> **What is expected**: Among the records, which lines include "brick"? List them.

> **Information supplied**:
+ + + +

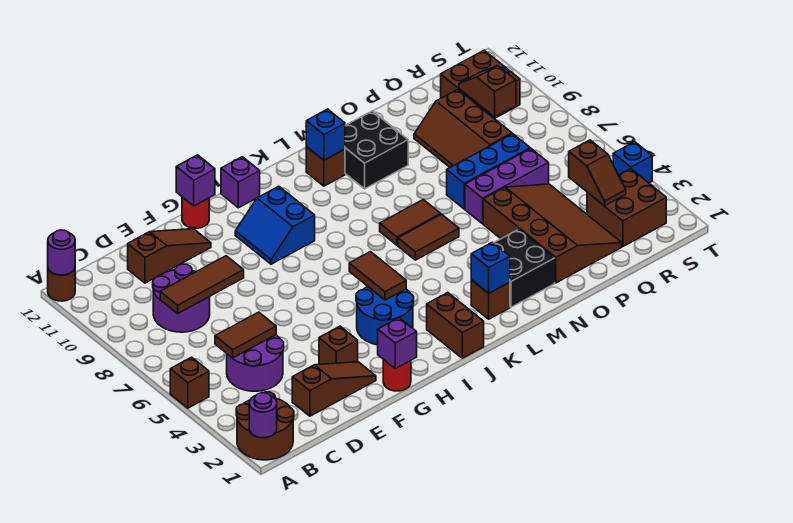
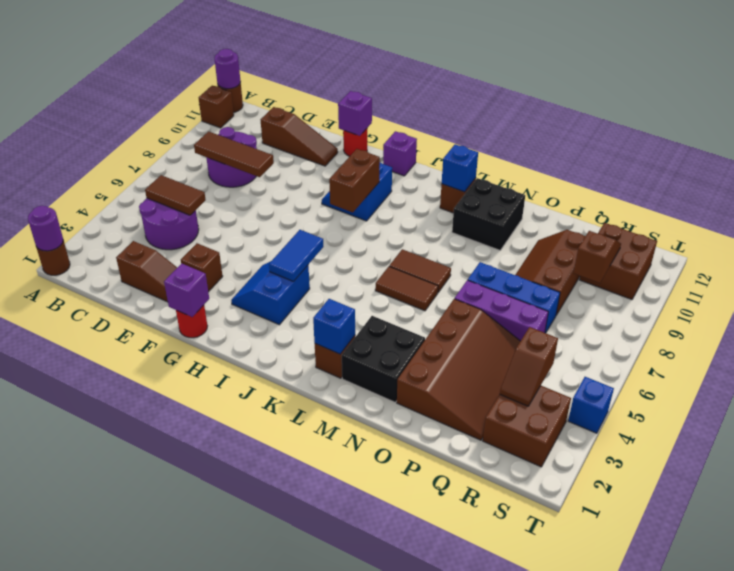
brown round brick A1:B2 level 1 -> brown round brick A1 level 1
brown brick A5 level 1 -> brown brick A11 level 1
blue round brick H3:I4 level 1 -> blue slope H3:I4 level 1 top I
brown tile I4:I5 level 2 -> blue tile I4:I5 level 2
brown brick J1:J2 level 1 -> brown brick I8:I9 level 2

+ + + +

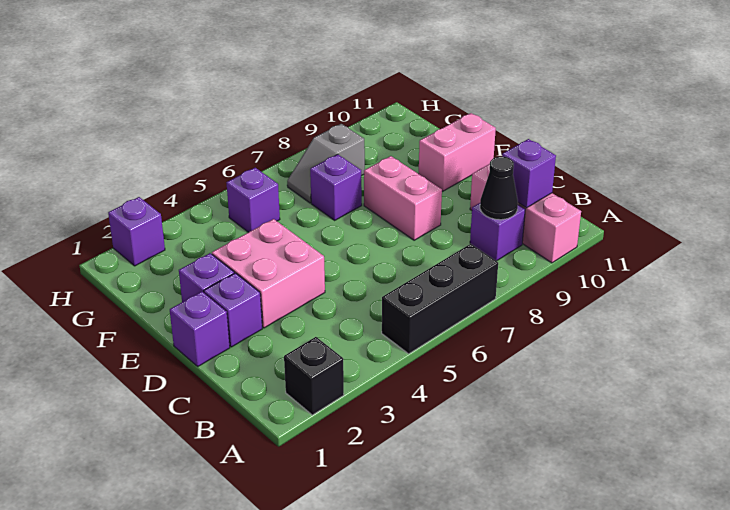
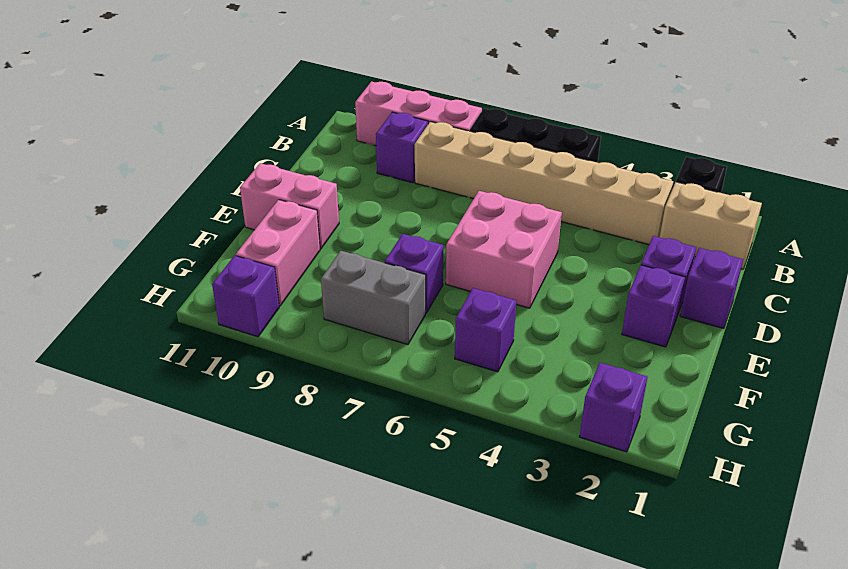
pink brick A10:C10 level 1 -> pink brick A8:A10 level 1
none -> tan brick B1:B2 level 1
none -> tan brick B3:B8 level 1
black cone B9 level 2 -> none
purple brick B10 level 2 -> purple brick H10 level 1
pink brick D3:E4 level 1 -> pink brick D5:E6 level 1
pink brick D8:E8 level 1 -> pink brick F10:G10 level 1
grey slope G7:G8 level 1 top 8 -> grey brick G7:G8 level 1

+ + + +

> **Answer section**:
brown round brick A1:B2 level 1 -> brown round brick A1 level 1
brown brick A5 level 1 -> brown brick A11 level 1
blue round brick H3:I4 level 1 -> blue slope H3:I4 level 1 top I
brown brick J1:J2 level 1 -> brown brick I8:I9 level 2
pink brick A10:C10 level 1 -> pink brick A8:A10 level 1
none -> tan brick B1:B2 level 1
none -> tan brick B3:B8 level 1
purple brick B10 level 2 -> purple brick H10 level 1
pink brick D3:E4 level 1 -> pink brick D5:E6 level 1
pink brick D8:E8 level 1 -> pink brick F10:G10 level 1
grey slope G7:G8 level 1 top 8 -> grey brick G7:G8 level 1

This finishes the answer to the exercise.